__Aim of the task__:
Please retype the listing below exactly as it stands, skipping any pictures.

━━ Material to process ━━

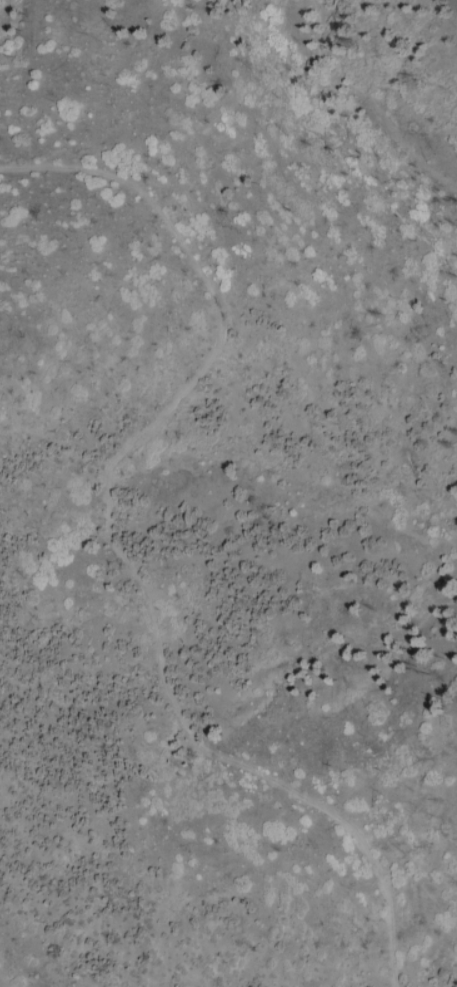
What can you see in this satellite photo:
road: (110, 544)

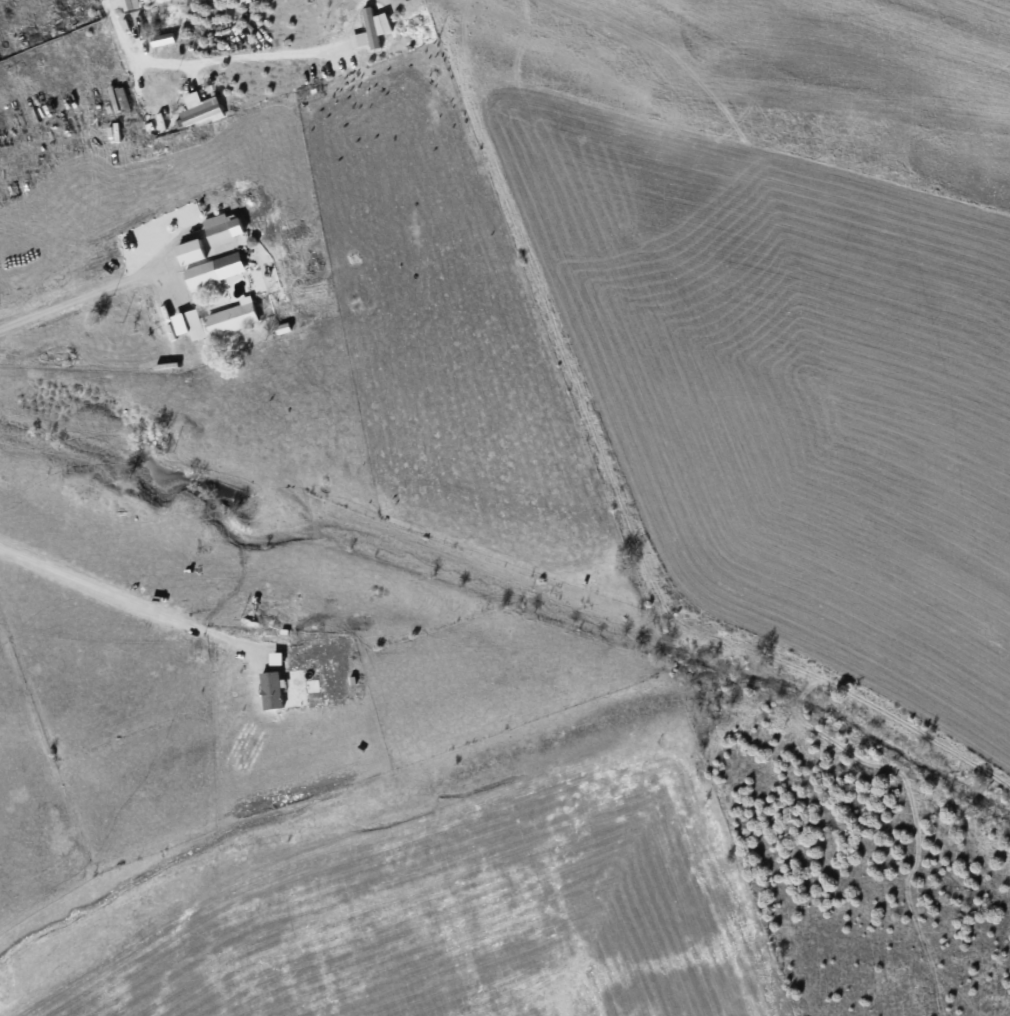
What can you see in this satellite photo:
building: (241, 2)
building: (123, 5)
building: (370, 30)
building: (162, 40)
road: (188, 58)
building: (199, 110)
building: (218, 230)
building: (189, 252)
building: (213, 271)
road: (74, 294)
building: (232, 318)
building: (188, 325)
road: (121, 595)
building: (275, 659)
building: (271, 691)

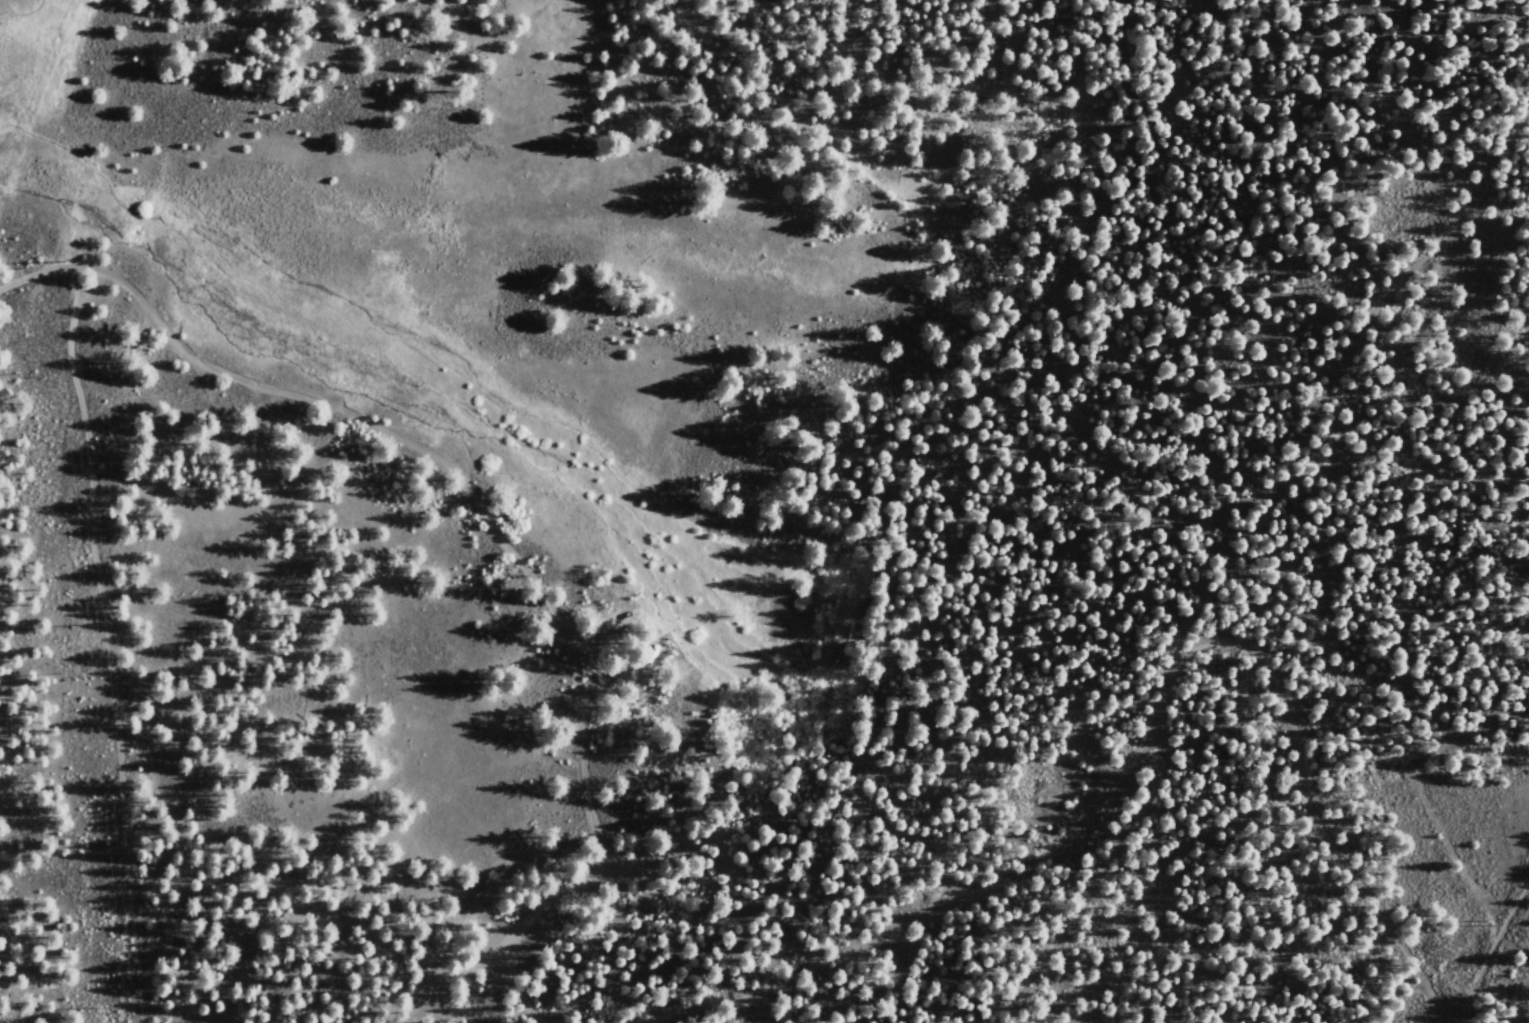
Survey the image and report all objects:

━━━

__Solution below__:
What can you see in this satellite photo:
road: (110, 544)

What can you see in this satellite photo:
building: (241, 2)
building: (123, 5)
building: (370, 30)
building: (162, 40)
road: (188, 58)
building: (199, 110)
building: (218, 230)
building: (189, 252)
building: (213, 271)
road: (74, 294)
building: (232, 318)
building: (188, 325)
road: (121, 595)
building: (275, 659)
building: (271, 691)

Survey the image and report all objects:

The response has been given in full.